#### TASK
Where a line contains the word "RESET", copy that line from the records below.

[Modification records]
--
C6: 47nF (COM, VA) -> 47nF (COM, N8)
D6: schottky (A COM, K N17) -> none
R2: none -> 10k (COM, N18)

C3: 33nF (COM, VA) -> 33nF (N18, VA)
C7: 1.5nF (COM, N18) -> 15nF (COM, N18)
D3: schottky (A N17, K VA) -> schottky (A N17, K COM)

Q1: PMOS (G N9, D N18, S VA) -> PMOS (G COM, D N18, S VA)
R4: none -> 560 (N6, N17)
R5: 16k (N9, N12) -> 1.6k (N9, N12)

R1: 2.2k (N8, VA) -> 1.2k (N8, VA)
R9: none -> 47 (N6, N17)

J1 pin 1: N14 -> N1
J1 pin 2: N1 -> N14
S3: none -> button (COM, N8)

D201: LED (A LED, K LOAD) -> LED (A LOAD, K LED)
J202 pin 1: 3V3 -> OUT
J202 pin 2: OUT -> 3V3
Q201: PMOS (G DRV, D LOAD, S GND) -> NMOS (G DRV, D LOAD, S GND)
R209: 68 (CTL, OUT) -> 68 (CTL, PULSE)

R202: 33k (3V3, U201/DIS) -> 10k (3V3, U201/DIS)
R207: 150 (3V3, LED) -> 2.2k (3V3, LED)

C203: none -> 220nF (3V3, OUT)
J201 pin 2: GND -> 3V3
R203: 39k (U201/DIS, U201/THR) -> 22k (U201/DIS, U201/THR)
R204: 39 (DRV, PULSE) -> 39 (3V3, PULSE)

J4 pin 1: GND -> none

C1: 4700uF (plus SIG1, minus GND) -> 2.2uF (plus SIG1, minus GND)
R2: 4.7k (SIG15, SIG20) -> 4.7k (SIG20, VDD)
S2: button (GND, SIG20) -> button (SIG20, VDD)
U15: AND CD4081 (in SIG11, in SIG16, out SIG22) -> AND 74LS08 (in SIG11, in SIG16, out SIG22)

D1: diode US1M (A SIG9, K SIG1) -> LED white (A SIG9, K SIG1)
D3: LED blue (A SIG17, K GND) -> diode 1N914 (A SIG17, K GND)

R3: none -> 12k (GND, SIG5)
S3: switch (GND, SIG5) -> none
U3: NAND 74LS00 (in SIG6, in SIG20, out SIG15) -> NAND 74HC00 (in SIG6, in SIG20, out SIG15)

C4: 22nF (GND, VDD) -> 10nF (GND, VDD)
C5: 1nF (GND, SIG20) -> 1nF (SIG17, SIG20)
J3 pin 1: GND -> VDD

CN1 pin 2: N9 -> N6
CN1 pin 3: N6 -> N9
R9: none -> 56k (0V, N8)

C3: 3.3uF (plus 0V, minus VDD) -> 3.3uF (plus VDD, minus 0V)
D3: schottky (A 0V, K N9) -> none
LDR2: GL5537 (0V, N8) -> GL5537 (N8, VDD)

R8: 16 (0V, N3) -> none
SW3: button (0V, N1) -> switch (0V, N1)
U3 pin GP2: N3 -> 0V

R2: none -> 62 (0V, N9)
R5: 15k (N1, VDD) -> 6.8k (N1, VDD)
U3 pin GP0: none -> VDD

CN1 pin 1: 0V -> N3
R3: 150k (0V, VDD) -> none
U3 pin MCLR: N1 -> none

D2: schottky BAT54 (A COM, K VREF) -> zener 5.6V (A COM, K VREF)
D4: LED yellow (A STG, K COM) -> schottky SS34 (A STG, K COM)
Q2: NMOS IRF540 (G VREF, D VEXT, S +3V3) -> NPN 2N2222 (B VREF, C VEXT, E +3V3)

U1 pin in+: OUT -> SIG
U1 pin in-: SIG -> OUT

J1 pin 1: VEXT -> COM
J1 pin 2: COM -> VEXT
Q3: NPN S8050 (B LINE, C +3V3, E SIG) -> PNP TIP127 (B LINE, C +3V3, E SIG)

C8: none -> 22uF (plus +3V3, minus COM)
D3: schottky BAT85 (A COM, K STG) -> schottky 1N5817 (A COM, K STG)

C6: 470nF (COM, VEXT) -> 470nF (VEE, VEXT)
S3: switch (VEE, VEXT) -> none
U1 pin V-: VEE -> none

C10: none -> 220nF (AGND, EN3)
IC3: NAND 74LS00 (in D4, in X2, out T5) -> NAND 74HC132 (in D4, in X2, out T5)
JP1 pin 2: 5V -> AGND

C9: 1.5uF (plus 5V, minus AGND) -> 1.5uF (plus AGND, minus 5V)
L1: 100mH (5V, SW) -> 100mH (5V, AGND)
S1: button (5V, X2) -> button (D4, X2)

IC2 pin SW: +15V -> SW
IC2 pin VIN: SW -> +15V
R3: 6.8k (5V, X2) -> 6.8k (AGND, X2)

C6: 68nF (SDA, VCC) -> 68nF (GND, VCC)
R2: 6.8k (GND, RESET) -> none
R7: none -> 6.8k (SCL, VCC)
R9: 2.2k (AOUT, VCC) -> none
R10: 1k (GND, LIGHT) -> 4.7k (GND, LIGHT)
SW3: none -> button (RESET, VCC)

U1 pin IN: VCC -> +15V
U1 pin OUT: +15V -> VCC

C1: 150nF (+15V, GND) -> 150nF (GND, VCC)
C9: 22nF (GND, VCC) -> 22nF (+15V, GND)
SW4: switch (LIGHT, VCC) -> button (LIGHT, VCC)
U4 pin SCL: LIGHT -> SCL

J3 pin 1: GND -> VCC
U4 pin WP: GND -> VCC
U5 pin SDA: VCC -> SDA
--
#### RESULT FOR THIS TASK
R2: 6.8k (GND, RESET) -> none
SW3: none -> button (RESET, VCC)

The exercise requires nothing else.